(Aim of the task)
Among the entries that follow, find every line with the word "none" and list it.

***** Input data *****

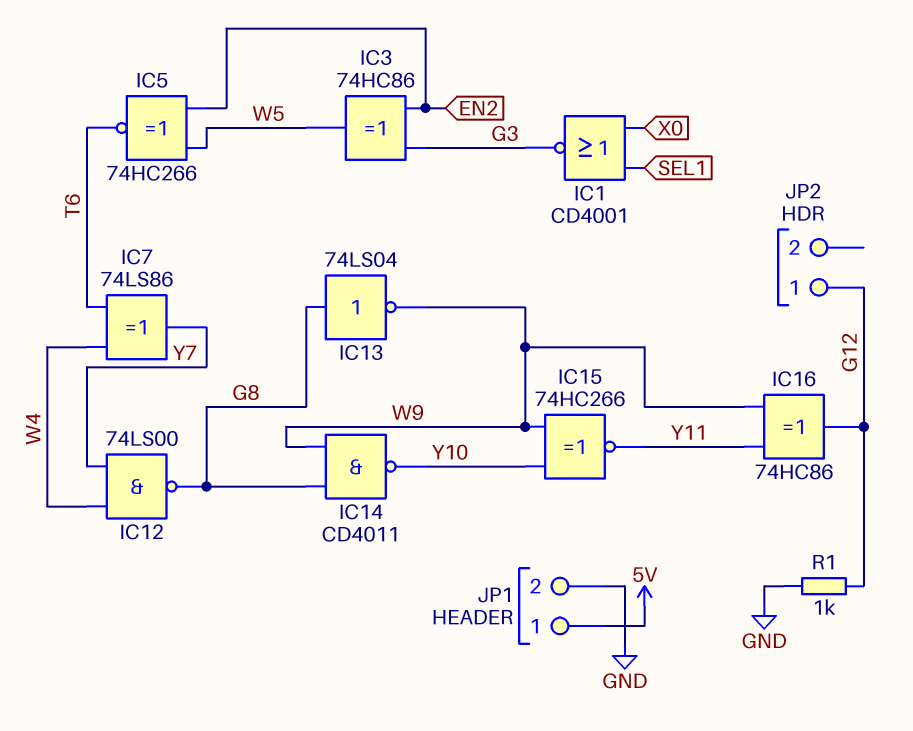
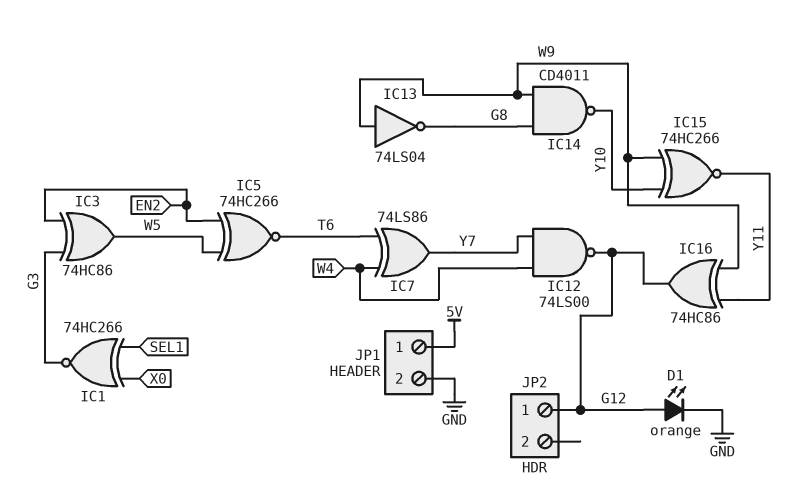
D1: none -> LED orange (A G12, K GND)
IC1: NOR CD4001 (in SEL1, in X0, out G3) -> XNOR 74HC266 (in SEL1, in X0, out G3)
IC12: NAND 74LS00 (in W4, in Y7, out G8) -> NAND 74LS00 (in W4, in Y7, out G12)
IC13: NOT 74LS04 (in G8, out W9) -> NOT 74LS04 (in W9, out G8)
R1: 1k (G12, GND) -> none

*****

(Task result)
D1: none -> LED orange (A G12, K GND)
R1: 1k (G12, GND) -> none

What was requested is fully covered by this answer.